> **What the exercise asks**
Identify all lines below that hold "white" and collect them.

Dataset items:
[Start of Attachment]

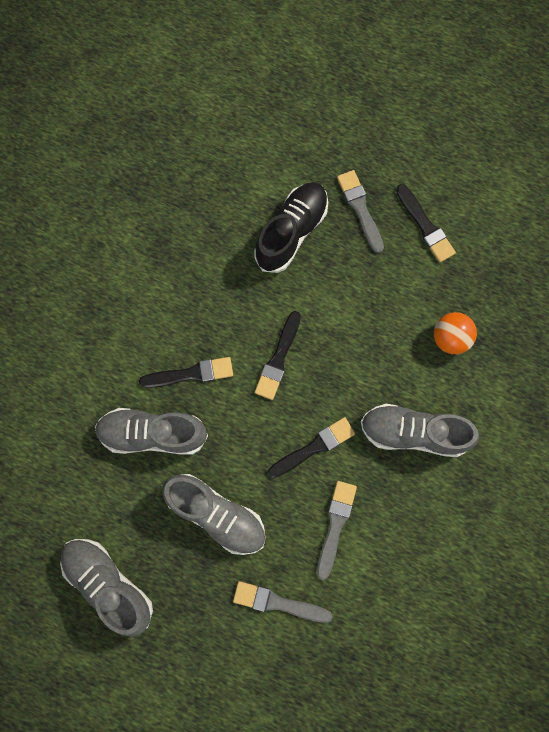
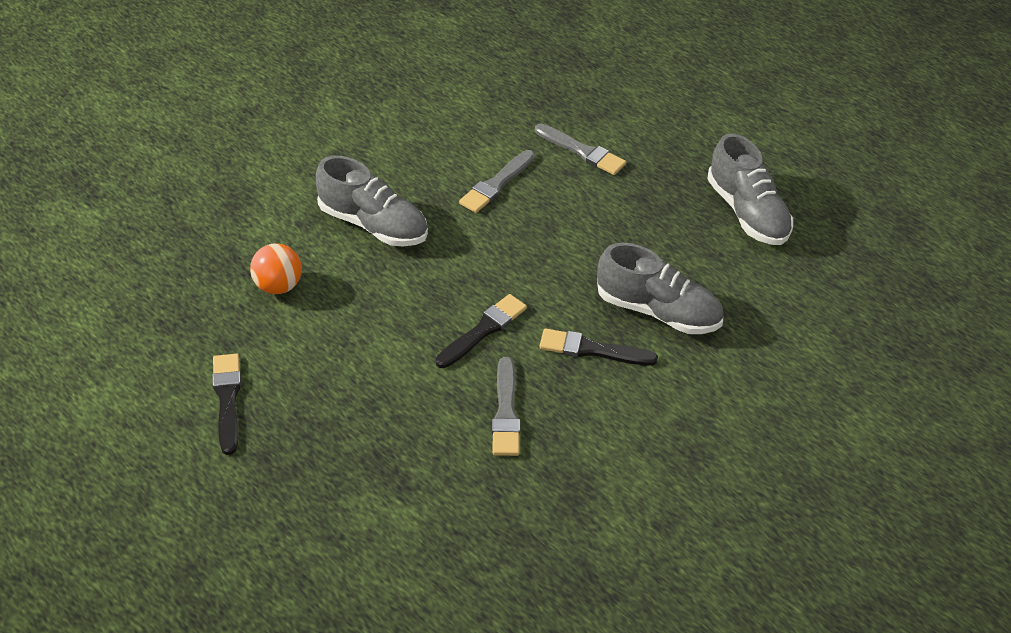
camera: 160 degrees left, 30 degrees down
(216, 514) = (614, 227): grey shoe -> none
(291, 232) = (397, 451): black shoe -> none
(314, 447) = (485, 245): black brush -> none
(360, 208) = (294, 446): grey brush -> grey brush (505, 412)

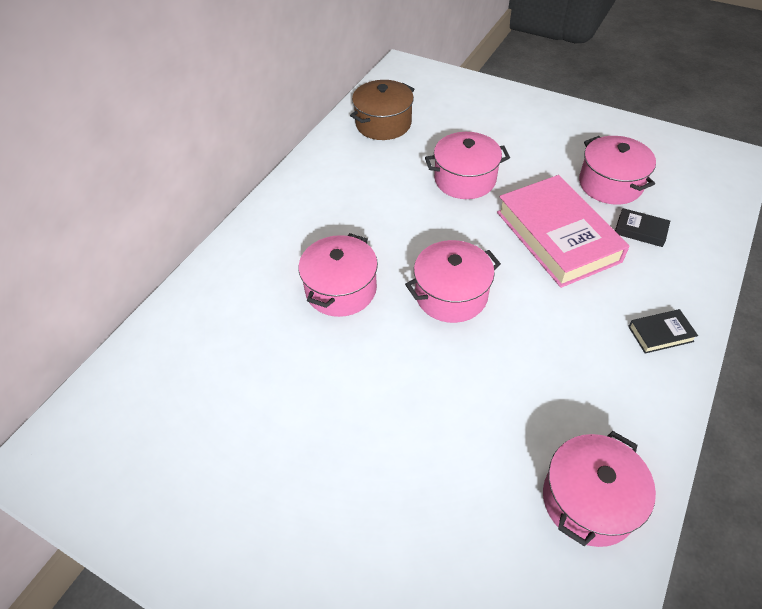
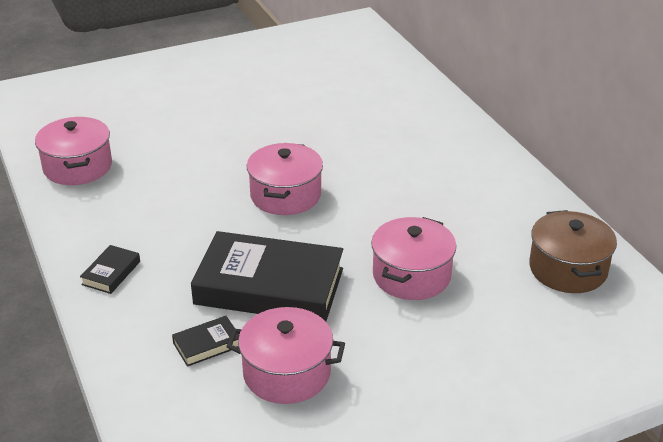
camera: 125 degrees right, 15 degrees down
(341, 289) = (356, 151): pink pot -> none
(557, 236) = (269, 286): pink book -> black book

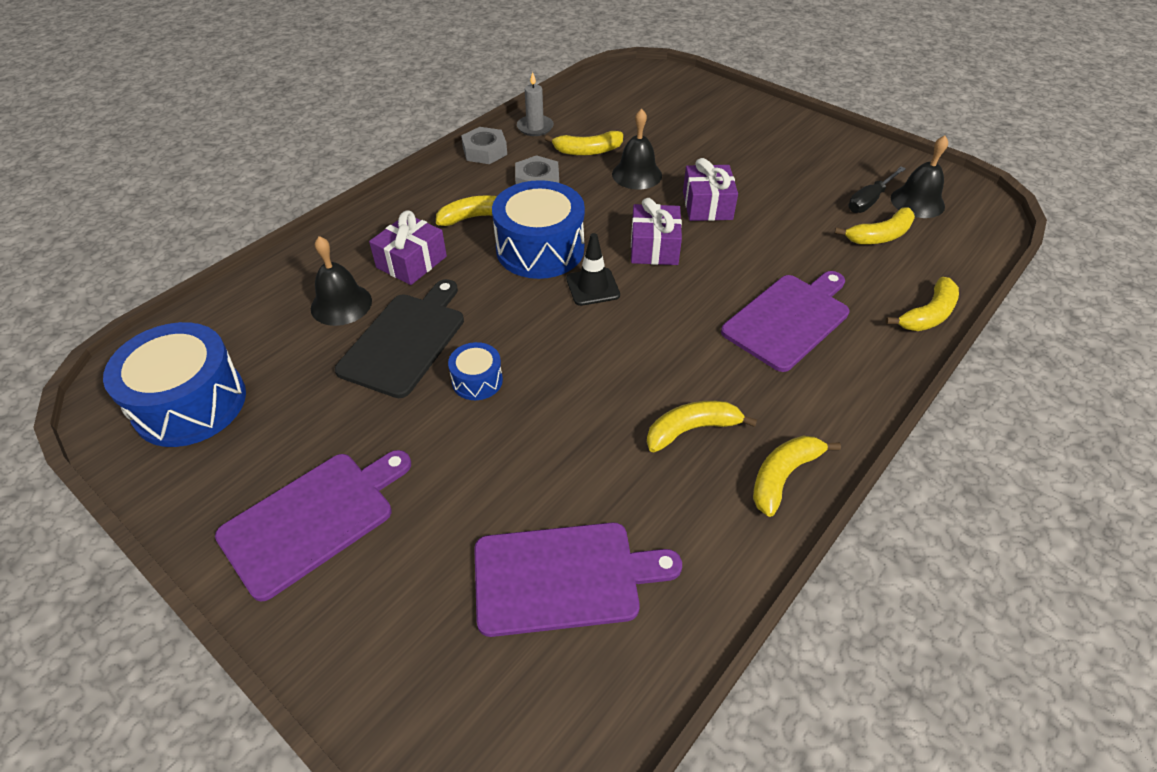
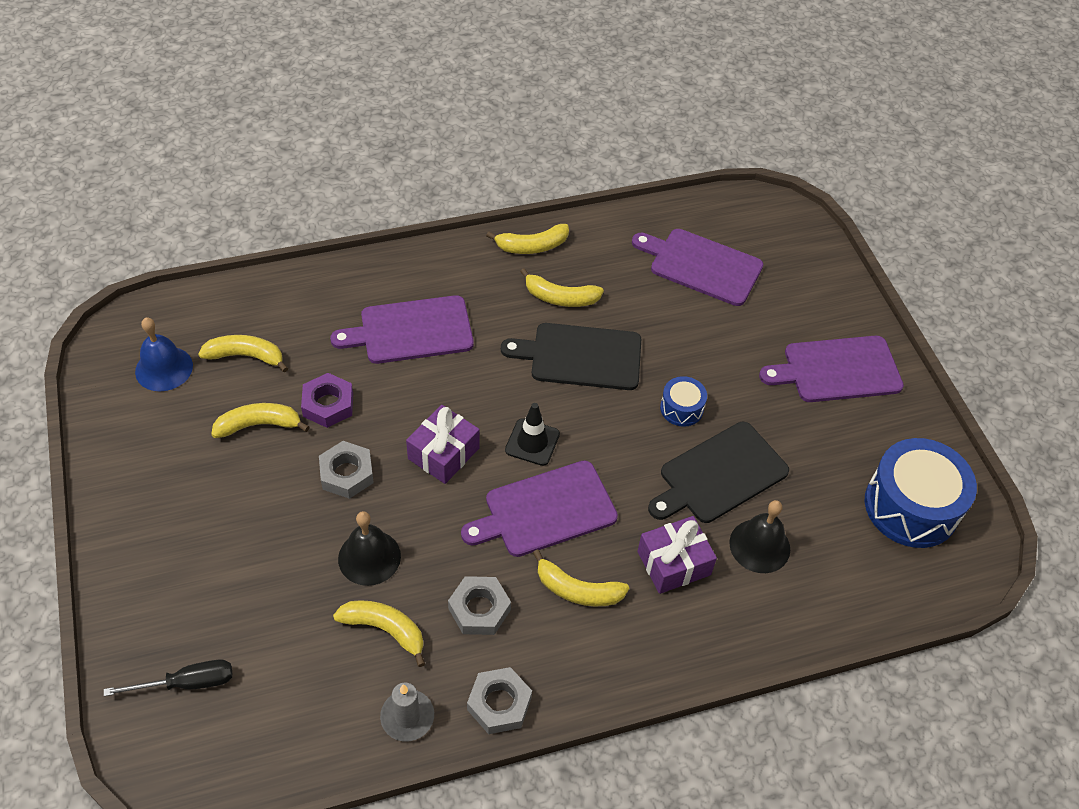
camera: 150 degrees left, 5 degrees up
(540, 249) = (545, 510): blue drum -> purple cutting board
(615, 379) = (581, 356): none -> black cutting board
(707, 205) = (347, 474): purple gift -> grey nut
(777, 236) = (328, 404): none -> purple nut
(869, 200) = (200, 394): black screwdriver -> black screwdriver (187, 683)
(917, 202) = (164, 368): black bell -> blue bell
(928, 315) = (310, 280): yellow banana -> yellow banana (259, 425)

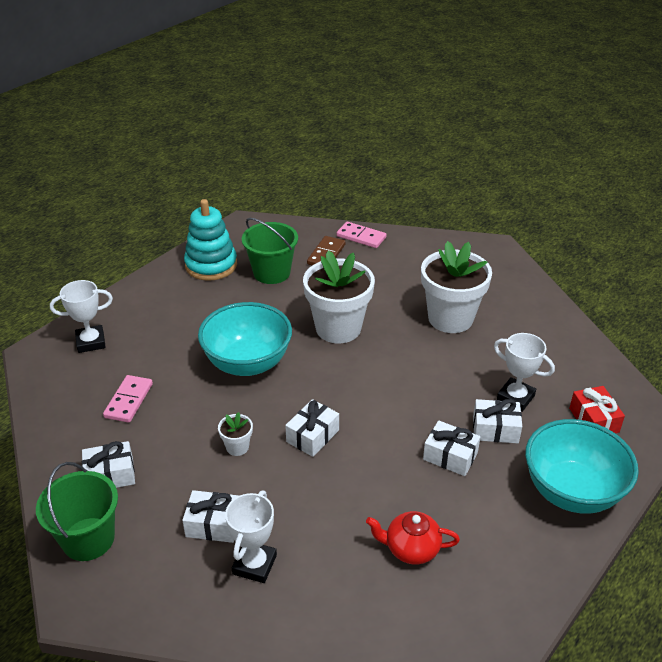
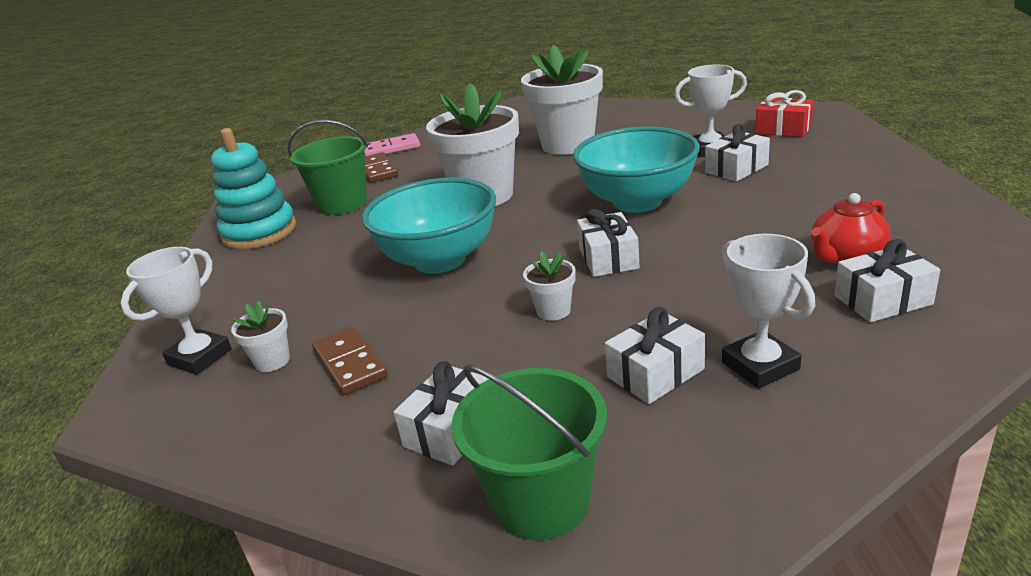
camera: 40 degrees left, 10 degrees down
(108, 370) = (272, 361): none -> white flower pot
(128, 400) = (350, 364): pink domino -> brown domino
(450, 456) = (742, 198): white gift -> white gift (882, 300)
(572, 491) = (858, 162): turquoise bowl -> turquoise bowl (637, 202)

[End of Attachment]

> **Exercise response**
(108, 370) = (272, 361): none -> white flower pot
(450, 456) = (742, 198): white gift -> white gift (882, 300)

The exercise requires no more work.